> JOB:
In the material below, find every line containing "none" and copy that line.

> INPUT DATA:
+ + + + +
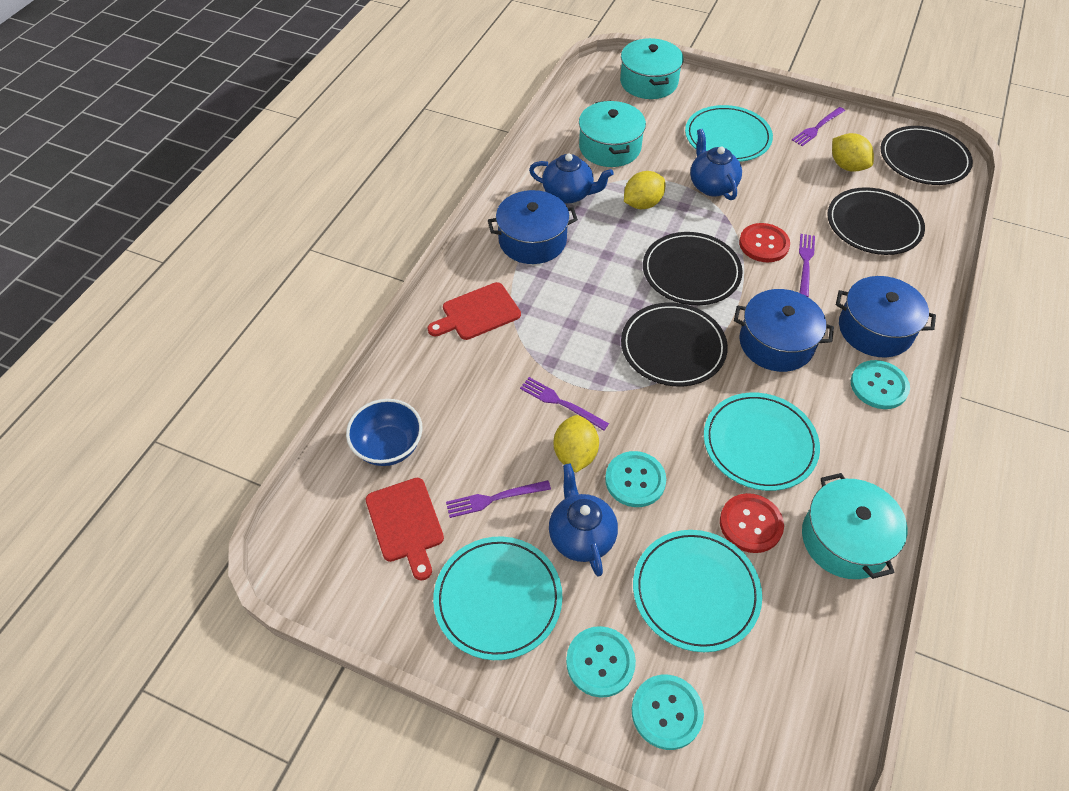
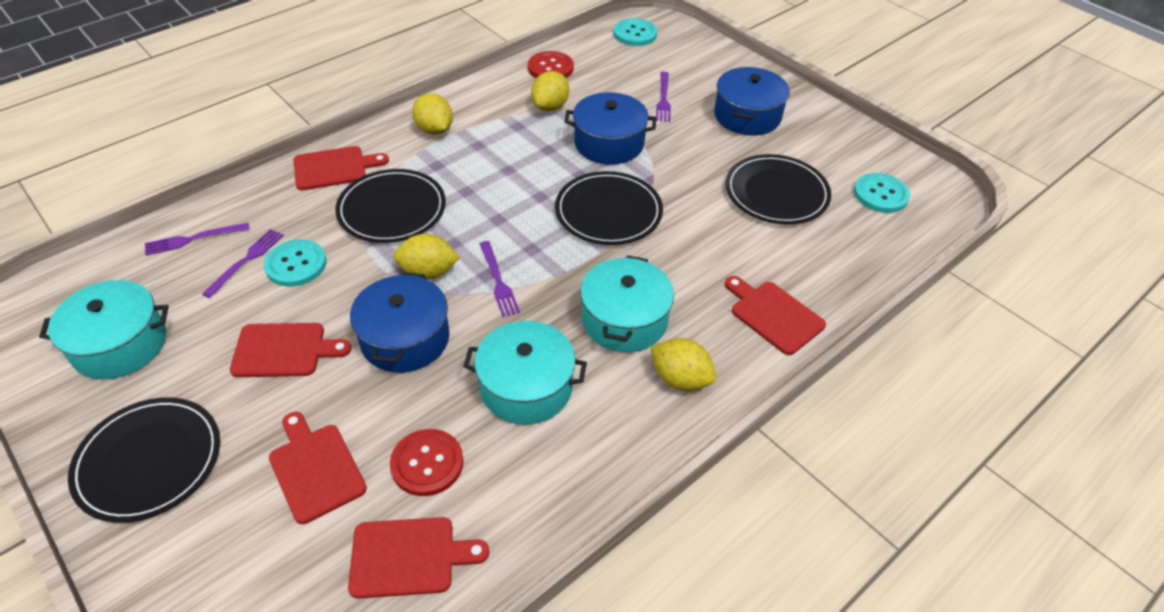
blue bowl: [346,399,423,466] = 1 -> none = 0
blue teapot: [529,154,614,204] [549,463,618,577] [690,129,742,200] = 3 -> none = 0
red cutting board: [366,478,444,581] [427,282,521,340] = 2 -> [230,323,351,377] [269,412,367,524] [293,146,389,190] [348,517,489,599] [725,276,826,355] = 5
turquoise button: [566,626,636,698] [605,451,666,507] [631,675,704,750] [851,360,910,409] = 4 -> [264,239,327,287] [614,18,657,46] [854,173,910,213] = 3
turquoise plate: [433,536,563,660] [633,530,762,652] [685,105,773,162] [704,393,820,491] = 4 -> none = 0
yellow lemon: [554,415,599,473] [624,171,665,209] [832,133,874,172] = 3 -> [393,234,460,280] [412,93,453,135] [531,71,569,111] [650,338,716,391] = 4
+ + + + +
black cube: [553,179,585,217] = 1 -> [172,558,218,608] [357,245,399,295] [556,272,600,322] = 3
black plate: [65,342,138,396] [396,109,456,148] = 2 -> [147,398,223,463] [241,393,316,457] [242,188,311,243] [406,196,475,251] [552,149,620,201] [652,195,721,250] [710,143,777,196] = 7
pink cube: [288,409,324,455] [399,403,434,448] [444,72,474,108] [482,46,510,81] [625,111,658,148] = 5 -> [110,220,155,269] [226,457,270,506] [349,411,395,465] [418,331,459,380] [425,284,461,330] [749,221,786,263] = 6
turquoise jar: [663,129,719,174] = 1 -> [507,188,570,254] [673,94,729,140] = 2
+ + + + +
> YOUR RESPONSE:
blue bowl: [346,399,423,466] = 1 -> none = 0
blue teapot: [529,154,614,204] [549,463,618,577] [690,129,742,200] = 3 -> none = 0
turquoise plate: [433,536,563,660] [633,530,762,652] [685,105,773,162] [704,393,820,491] = 4 -> none = 0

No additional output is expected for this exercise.